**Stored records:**
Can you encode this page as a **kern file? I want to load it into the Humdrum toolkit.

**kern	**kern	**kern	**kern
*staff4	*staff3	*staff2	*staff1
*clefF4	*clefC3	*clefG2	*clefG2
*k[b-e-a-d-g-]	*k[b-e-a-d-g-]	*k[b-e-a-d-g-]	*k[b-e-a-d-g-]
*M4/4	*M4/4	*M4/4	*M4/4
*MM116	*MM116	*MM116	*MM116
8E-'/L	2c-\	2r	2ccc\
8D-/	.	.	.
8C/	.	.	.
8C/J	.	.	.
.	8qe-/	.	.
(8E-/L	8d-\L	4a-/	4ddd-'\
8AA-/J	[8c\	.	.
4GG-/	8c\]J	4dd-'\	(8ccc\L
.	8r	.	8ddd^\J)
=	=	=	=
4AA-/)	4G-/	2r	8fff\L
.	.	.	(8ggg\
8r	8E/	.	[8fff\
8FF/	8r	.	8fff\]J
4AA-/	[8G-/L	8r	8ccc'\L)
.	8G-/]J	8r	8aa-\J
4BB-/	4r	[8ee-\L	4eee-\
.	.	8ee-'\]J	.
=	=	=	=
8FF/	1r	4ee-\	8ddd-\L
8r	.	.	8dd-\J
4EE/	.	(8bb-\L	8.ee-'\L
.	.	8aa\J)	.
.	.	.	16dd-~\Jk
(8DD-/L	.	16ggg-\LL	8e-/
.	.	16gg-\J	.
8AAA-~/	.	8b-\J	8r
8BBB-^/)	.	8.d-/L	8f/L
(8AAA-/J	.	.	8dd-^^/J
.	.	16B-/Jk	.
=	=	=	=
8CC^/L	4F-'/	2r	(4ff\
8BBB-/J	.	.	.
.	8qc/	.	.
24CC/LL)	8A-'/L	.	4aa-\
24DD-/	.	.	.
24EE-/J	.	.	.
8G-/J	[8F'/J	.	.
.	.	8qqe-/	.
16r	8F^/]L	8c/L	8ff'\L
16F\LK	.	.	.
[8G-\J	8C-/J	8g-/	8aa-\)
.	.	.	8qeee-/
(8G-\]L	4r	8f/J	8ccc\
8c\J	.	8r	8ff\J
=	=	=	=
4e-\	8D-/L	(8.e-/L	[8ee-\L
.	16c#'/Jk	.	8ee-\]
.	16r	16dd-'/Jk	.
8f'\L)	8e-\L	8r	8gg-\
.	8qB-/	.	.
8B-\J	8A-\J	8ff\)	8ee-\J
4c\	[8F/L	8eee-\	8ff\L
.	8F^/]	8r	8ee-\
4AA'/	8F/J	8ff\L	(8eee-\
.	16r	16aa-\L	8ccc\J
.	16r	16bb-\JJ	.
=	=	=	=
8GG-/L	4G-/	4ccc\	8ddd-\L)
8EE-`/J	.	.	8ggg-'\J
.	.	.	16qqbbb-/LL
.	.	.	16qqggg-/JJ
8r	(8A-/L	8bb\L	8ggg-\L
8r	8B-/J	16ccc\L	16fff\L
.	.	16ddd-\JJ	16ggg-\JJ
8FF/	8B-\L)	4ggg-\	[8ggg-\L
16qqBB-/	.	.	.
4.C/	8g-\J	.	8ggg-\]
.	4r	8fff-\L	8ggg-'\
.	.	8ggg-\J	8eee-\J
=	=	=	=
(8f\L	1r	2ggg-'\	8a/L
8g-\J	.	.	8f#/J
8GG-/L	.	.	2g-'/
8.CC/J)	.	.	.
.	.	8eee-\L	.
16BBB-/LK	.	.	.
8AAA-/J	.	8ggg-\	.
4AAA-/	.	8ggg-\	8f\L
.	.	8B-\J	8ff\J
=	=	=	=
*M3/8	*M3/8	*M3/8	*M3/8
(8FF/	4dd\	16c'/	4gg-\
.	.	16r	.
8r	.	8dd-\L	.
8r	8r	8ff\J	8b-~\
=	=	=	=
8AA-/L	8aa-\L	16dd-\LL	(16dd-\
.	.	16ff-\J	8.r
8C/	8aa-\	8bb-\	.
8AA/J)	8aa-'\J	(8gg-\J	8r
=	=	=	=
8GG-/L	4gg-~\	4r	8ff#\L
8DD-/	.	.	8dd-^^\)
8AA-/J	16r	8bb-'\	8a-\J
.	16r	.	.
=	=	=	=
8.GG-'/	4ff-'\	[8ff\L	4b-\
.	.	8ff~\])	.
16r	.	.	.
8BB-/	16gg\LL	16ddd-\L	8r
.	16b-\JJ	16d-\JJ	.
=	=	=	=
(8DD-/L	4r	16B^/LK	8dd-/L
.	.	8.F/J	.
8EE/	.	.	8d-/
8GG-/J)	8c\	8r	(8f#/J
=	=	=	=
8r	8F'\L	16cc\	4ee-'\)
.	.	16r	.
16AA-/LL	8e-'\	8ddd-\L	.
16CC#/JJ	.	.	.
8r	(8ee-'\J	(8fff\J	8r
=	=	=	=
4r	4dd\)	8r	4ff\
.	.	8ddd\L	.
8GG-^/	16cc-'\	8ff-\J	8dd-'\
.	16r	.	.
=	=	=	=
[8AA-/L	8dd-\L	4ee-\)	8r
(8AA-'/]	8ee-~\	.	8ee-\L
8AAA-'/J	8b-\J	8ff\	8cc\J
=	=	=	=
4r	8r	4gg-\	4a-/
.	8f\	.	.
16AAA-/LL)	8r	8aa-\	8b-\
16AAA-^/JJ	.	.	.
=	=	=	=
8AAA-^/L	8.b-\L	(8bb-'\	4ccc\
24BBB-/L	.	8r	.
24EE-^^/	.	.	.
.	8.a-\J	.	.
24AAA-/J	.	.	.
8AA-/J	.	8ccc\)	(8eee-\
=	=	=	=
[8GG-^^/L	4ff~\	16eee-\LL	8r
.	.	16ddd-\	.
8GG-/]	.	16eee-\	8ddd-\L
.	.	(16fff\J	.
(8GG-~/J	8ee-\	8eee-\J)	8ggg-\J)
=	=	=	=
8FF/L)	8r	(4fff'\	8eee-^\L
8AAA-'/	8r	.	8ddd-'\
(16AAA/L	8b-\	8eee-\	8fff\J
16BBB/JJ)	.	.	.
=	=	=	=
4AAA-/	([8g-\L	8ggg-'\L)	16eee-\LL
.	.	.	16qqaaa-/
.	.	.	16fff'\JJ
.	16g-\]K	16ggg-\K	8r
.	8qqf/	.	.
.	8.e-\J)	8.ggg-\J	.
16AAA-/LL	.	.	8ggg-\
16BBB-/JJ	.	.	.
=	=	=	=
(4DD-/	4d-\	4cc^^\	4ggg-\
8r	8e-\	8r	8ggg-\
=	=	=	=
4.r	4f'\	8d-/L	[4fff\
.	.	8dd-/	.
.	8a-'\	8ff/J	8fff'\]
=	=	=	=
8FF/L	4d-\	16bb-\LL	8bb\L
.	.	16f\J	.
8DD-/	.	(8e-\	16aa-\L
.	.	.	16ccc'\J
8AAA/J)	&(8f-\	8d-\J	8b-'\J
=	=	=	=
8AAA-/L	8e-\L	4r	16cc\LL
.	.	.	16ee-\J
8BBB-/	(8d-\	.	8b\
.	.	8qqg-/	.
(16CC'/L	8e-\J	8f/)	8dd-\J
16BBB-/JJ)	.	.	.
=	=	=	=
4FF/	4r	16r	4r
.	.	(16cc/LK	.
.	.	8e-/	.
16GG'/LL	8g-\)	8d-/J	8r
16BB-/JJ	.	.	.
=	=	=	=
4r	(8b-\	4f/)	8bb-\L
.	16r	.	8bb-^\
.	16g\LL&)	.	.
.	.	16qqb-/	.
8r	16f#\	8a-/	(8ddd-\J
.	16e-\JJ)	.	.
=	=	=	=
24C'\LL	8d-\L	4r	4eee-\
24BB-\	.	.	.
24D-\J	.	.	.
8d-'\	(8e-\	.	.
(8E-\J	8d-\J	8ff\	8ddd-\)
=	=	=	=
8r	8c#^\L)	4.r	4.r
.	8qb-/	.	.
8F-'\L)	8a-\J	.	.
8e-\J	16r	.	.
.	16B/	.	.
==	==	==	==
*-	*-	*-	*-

**Your objective:**
Please gather every line from the rows above that contains the string "kern". Case counts.

**Task output:**
Can you encode this page as a **kern file? I want to load it into the Humdrum toolkit.
**kern	**kern	**kern	**kern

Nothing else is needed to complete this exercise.